Return every record below exactly as written, omitting any pictures.
[Exercise inputs — start]
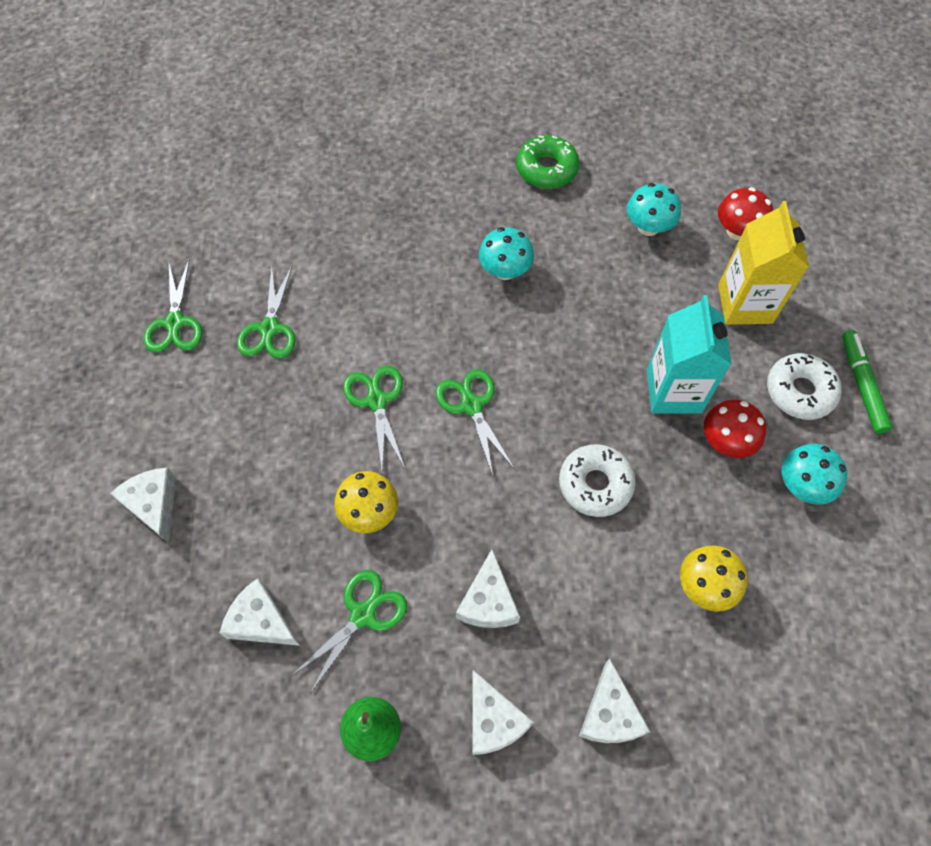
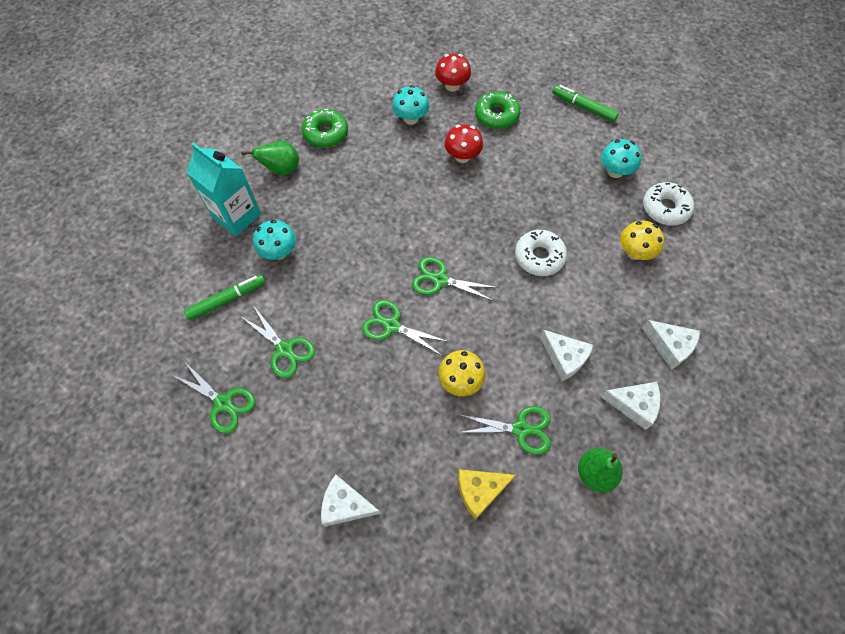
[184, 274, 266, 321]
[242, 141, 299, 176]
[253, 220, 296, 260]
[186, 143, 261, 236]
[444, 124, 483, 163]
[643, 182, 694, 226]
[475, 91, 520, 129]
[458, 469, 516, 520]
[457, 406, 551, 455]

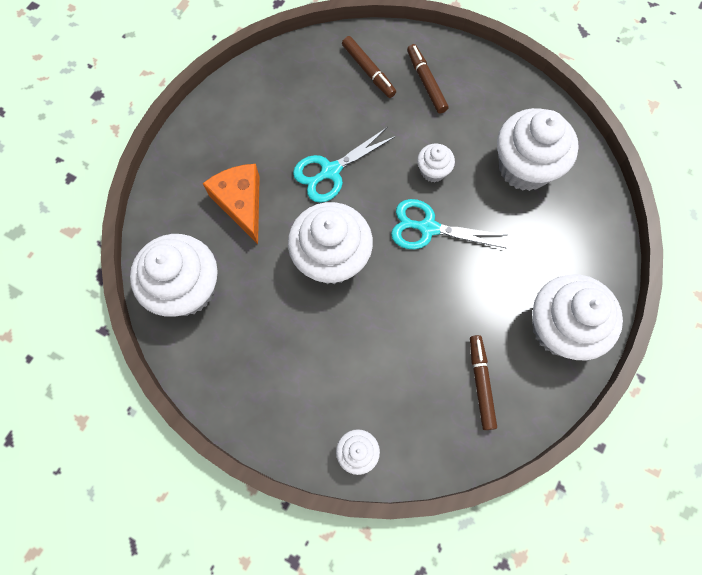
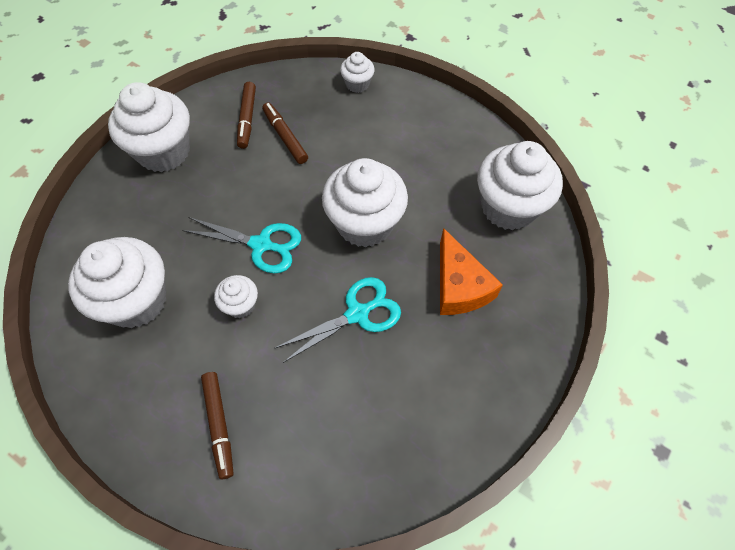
[262, 102, 308, 164]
[Exercise inputs — finish]
▶ **Task output**
[184, 274, 266, 321]
[242, 141, 299, 176]
[253, 220, 296, 260]
[186, 143, 261, 236]
[444, 124, 483, 163]
[643, 182, 694, 226]
[475, 91, 520, 129]
[458, 469, 516, 520]
[457, 406, 551, 455]

[262, 102, 308, 164]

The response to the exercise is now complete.